◆ About this exercise ◆
Return the entries below word for word; no images should appear in the copy.

#### Available data ####

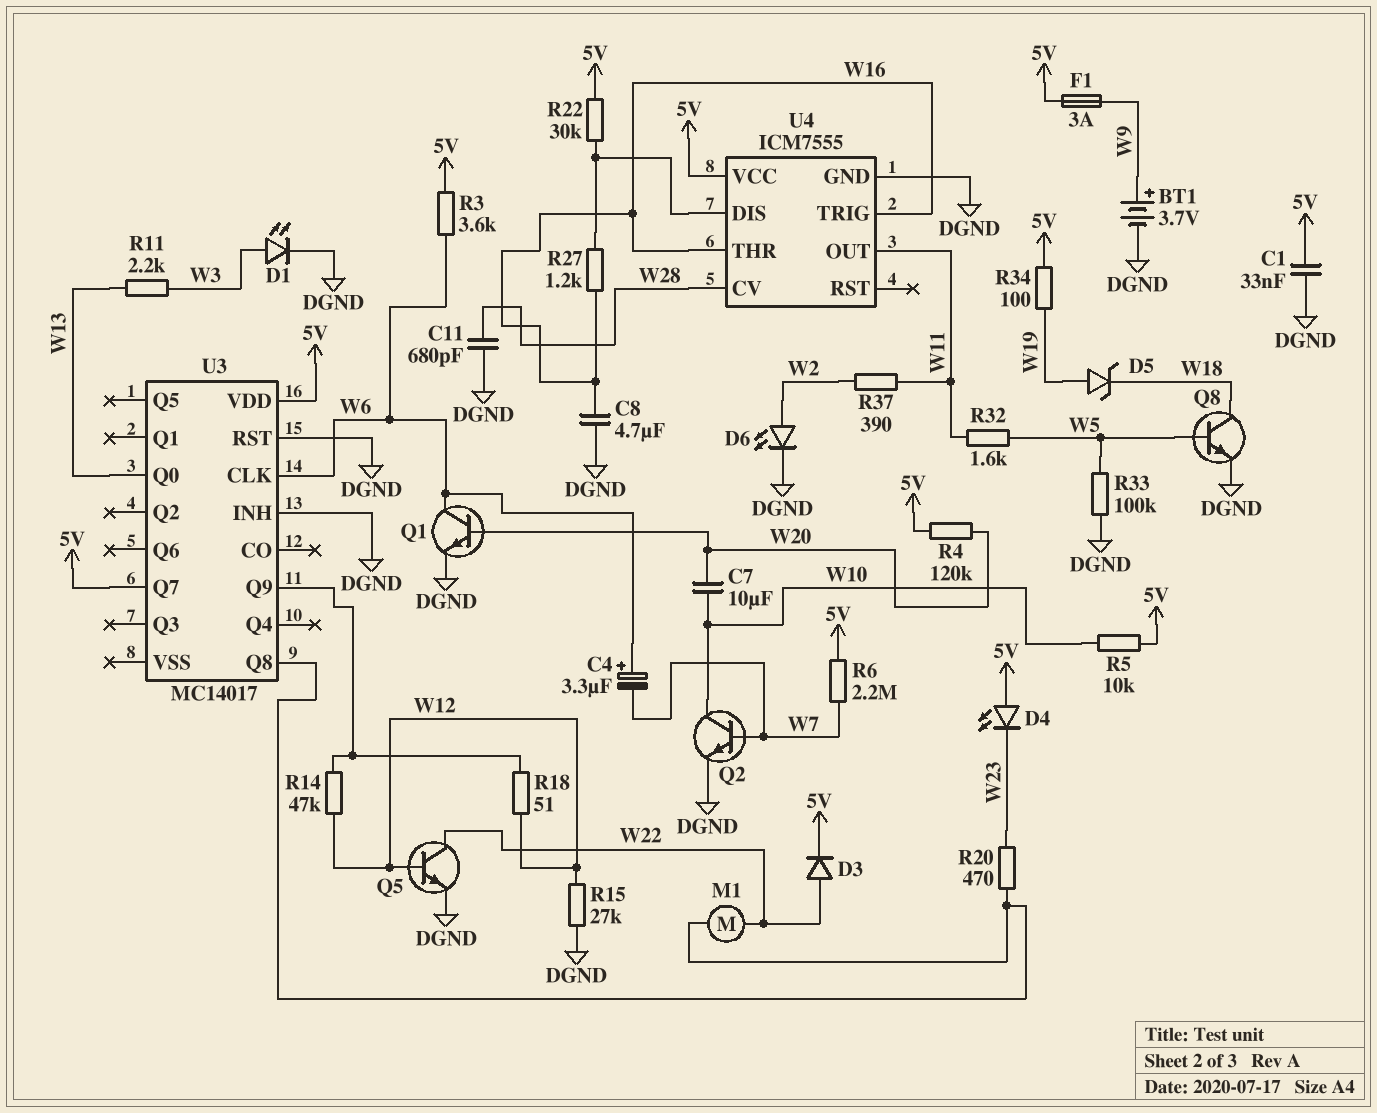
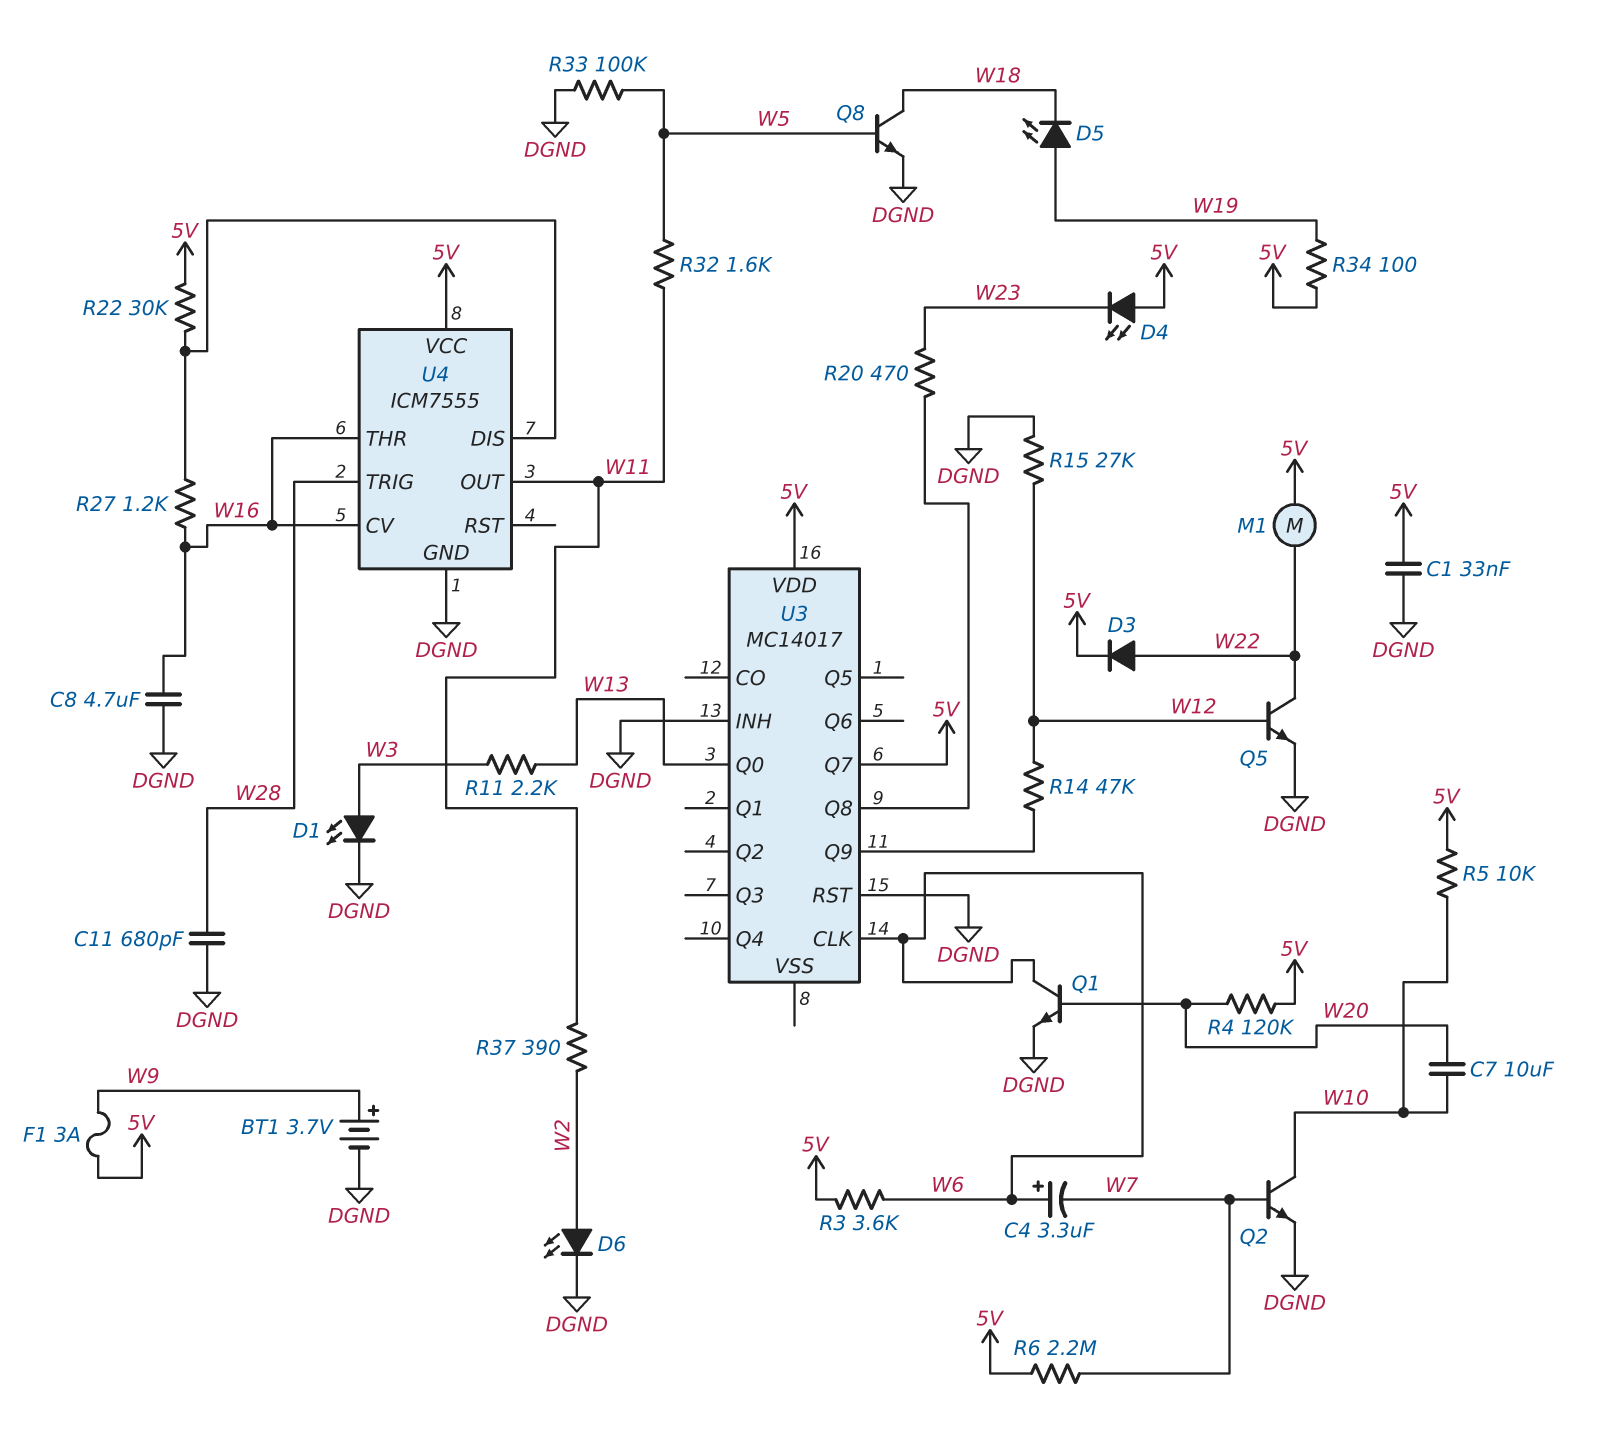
D5: zener (A W19, K W18) -> LED (A W19, K W18)
M1: motor (U3/Q8, W22) -> motor (5V, W22)
R18: 51 (U3/Q9, W12) -> none
U4 pin CV: W28 -> W16
U4 pin TRIG: W16 -> W28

####

◆ Response area ◆
D5: zener (A W19, K W18) -> LED (A W19, K W18)
M1: motor (U3/Q8, W22) -> motor (5V, W22)
R18: 51 (U3/Q9, W12) -> none
U4 pin CV: W28 -> W16
U4 pin TRIG: W16 -> W28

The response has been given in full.